REQUIRED WORK: Restate all the data word for word and omit the pictures.

** Opening GIVEN INFORMATION block **

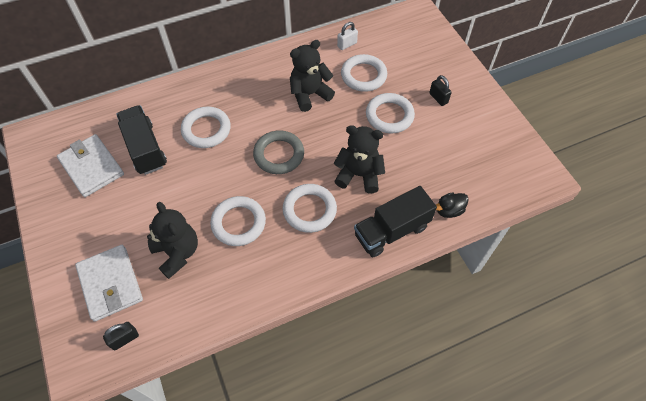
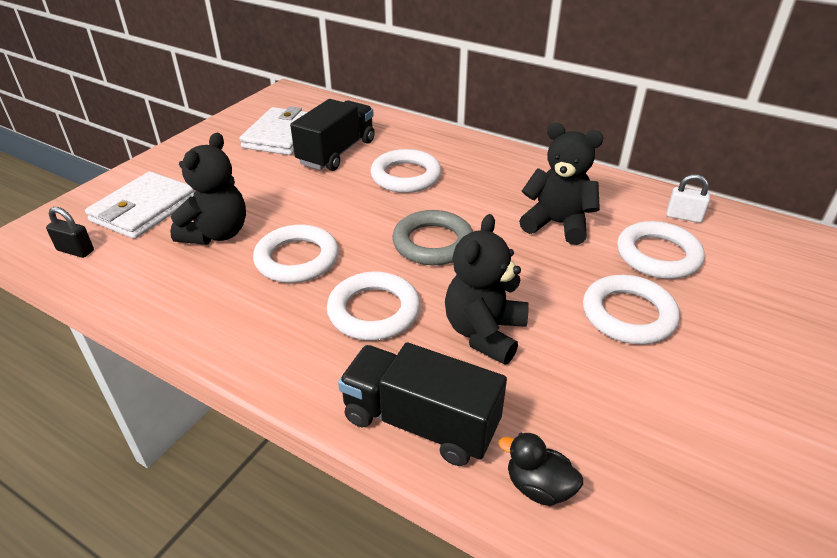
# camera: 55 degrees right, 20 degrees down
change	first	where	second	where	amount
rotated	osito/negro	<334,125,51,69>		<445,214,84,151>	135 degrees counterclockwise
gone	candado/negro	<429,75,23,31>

** Closing GIVEN INFORMATION block **

REPLY:
# camera: 55 degrees right, 20 degrees down
change	first	where	second	where	amount
rotated	osito/negro	<334,125,51,69>		<445,214,84,151>	135 degrees counterclockwise
gone	candado/negro	<429,75,23,31>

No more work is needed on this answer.